> Stored data
____________________

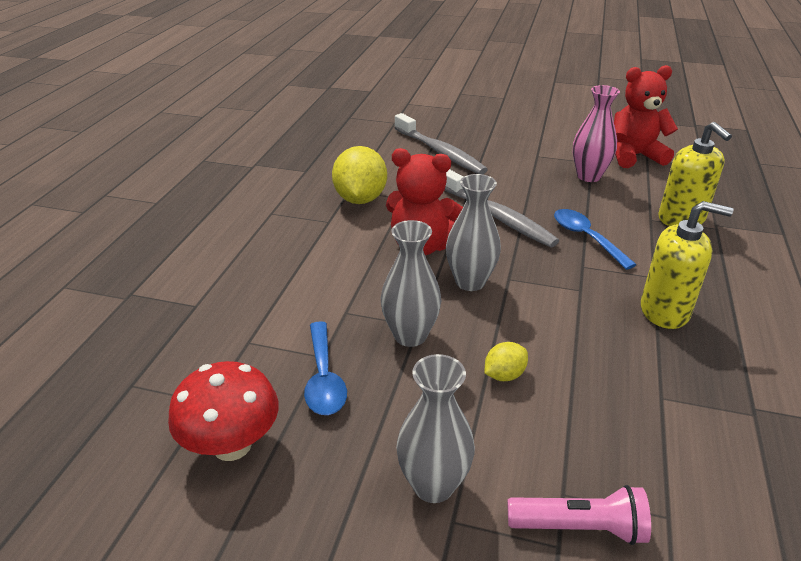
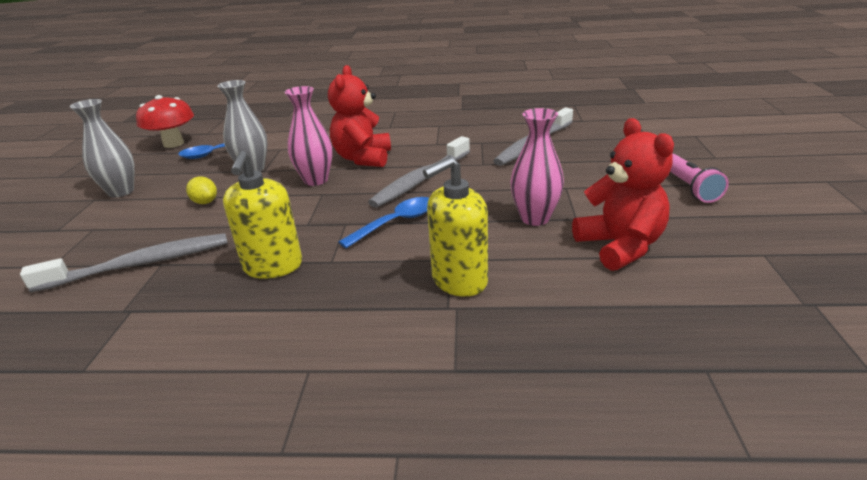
camera: 80 degrees right, 5 degrees down
(360, 199) = (427, 130): yellow lemon -> none
(470, 282) = (316, 180): grey vase -> pink vase
(579, 527) = (65, 235): pink flashlight -> pink flashlight (689, 187)
(663, 417) = (139, 264): none -> grey toothbrush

____________________

> Requirement
Transcribe all of the records exactly, without reproducing their pictures.

> Solution
camera: 80 degrees right, 5 degrees down
(360, 199) = (427, 130): yellow lemon -> none
(470, 282) = (316, 180): grey vase -> pink vase
(579, 527) = (65, 235): pink flashlight -> pink flashlight (689, 187)
(663, 417) = (139, 264): none -> grey toothbrush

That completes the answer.